**Activity**
Leave the pictures out, and transcribe the material below exactly from the line with "none -> red plate D1:F1 level 1" to the line with "none -> red plate E4 level 2", both lines included.
───── Exercise inputs
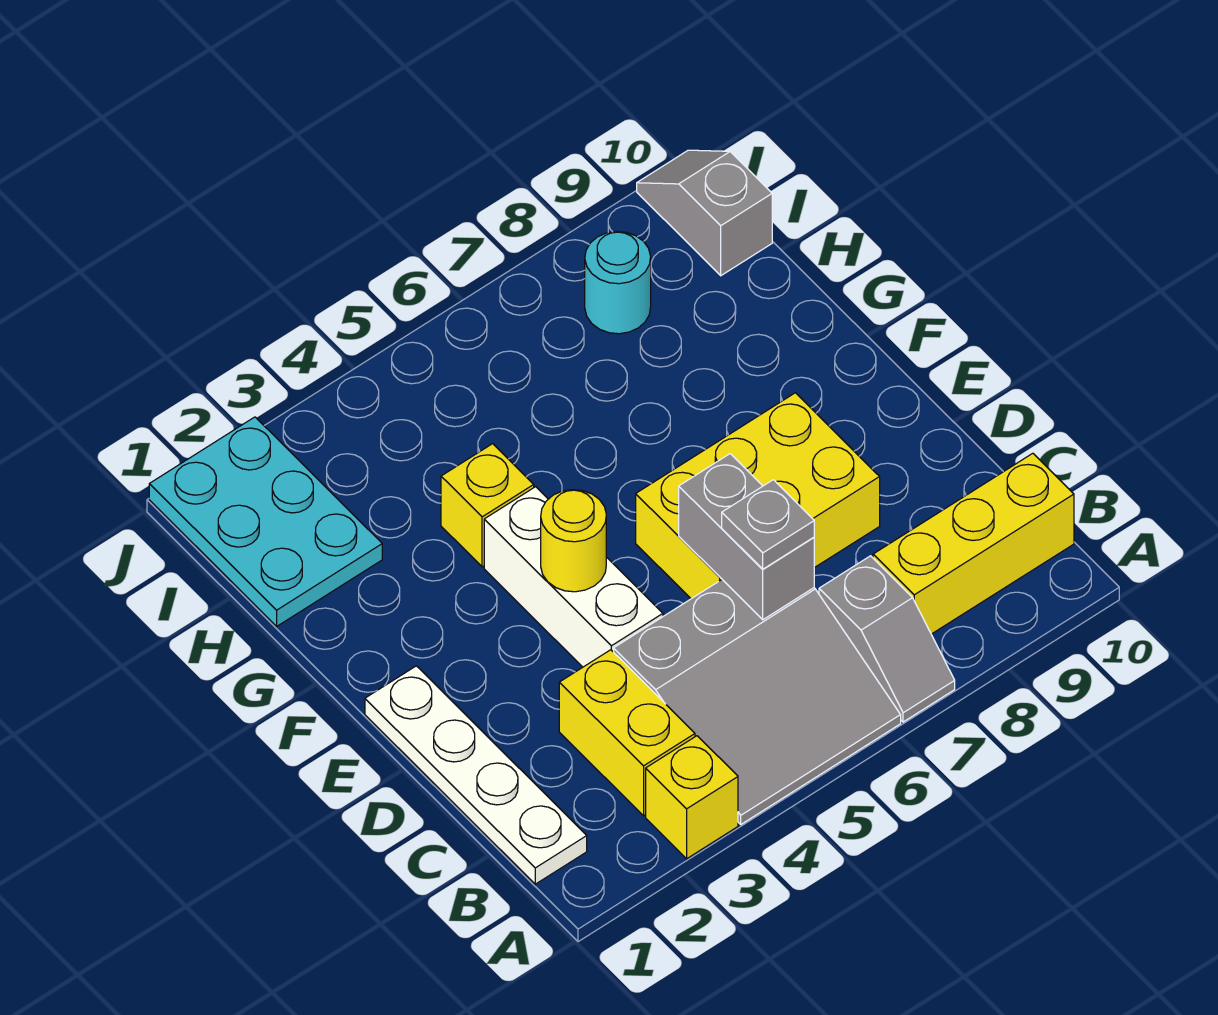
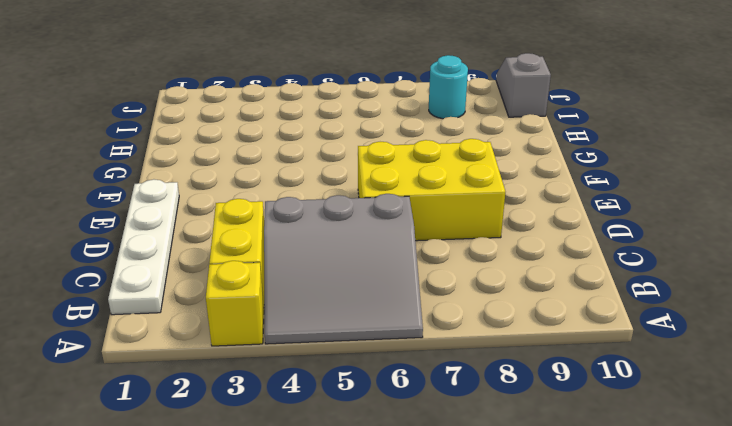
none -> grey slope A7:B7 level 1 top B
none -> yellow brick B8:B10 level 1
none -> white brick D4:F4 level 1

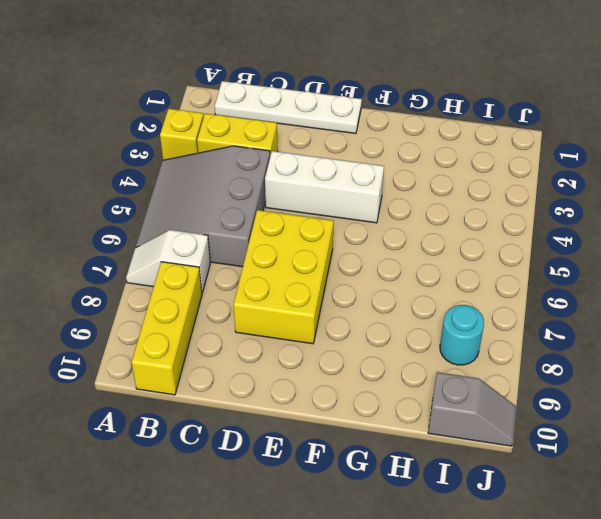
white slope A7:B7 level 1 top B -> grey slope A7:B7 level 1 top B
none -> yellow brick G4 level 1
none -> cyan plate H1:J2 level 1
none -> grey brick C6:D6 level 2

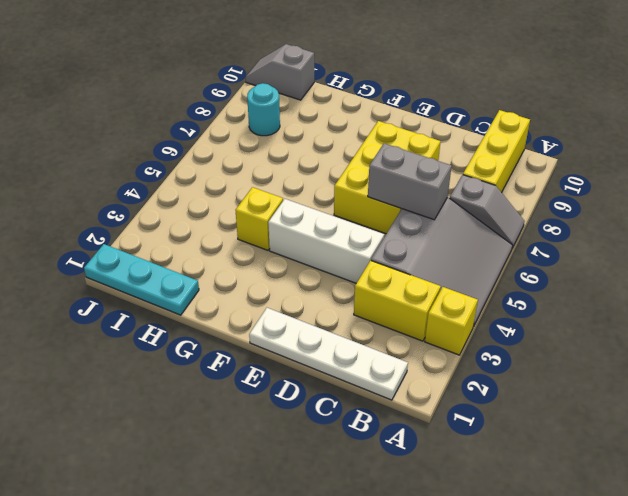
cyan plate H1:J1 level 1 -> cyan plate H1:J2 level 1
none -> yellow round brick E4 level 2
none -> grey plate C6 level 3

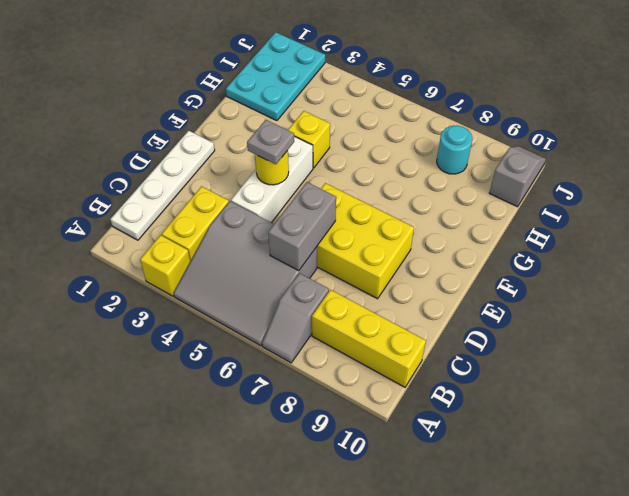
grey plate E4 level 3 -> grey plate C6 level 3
──────────
───── Exercise inputs
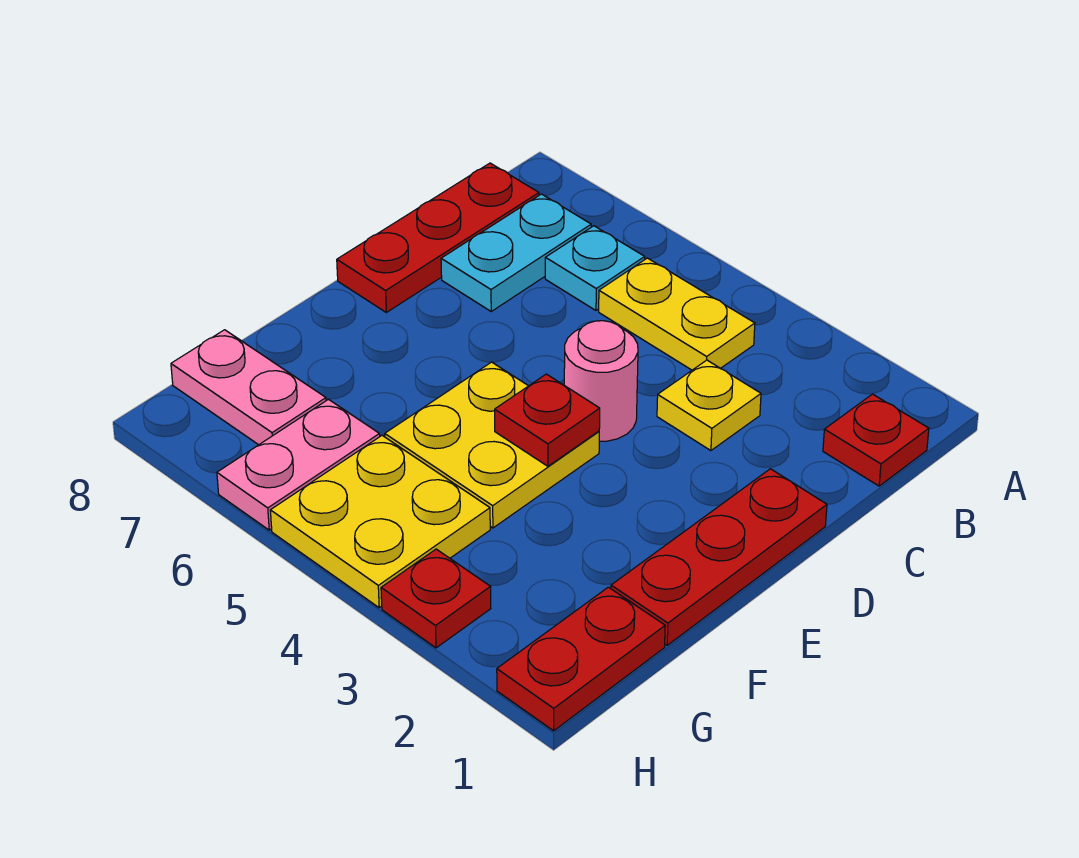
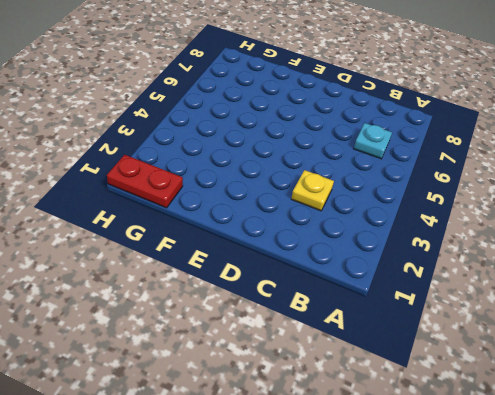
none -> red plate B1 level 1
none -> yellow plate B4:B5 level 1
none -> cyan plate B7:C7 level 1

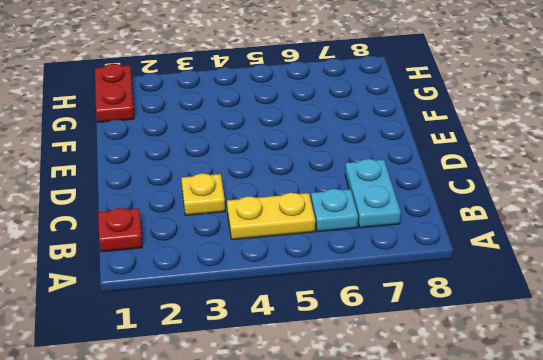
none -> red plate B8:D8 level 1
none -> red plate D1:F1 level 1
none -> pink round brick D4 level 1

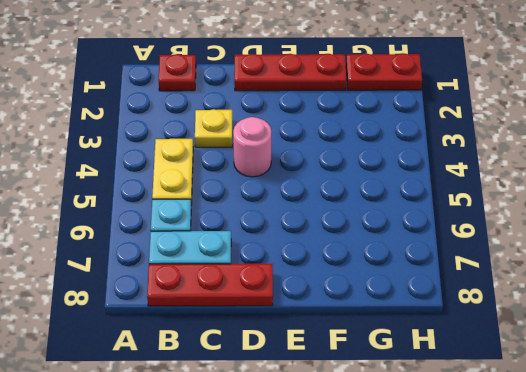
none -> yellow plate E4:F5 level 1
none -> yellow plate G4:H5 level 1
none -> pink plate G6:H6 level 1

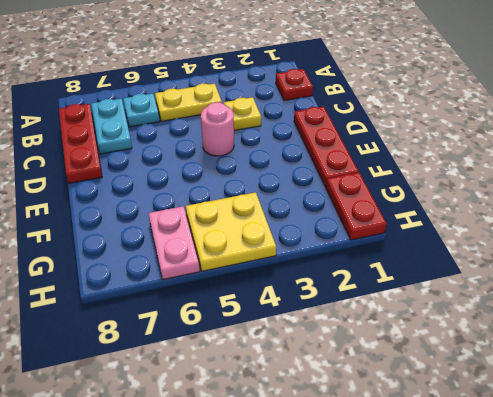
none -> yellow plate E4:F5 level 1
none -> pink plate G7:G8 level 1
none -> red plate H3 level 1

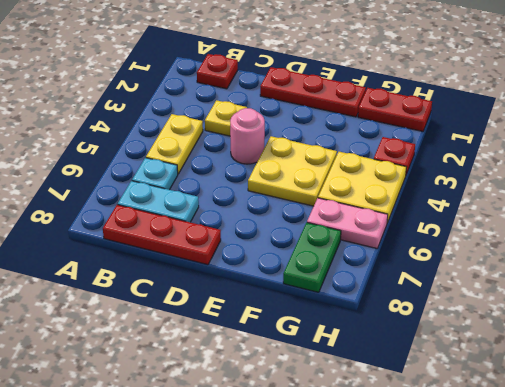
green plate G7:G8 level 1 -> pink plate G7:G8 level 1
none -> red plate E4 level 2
──────────
**Solution to the problem**
none -> red plate D1:F1 level 1
none -> pink round brick D4 level 1

none -> yellow plate E4:F5 level 1
none -> yellow plate G4:H5 level 1
none -> pink plate G6:H6 level 1

none -> yellow plate E4:F5 level 1
none -> pink plate G7:G8 level 1
none -> red plate H3 level 1

green plate G7:G8 level 1 -> pink plate G7:G8 level 1
none -> red plate E4 level 2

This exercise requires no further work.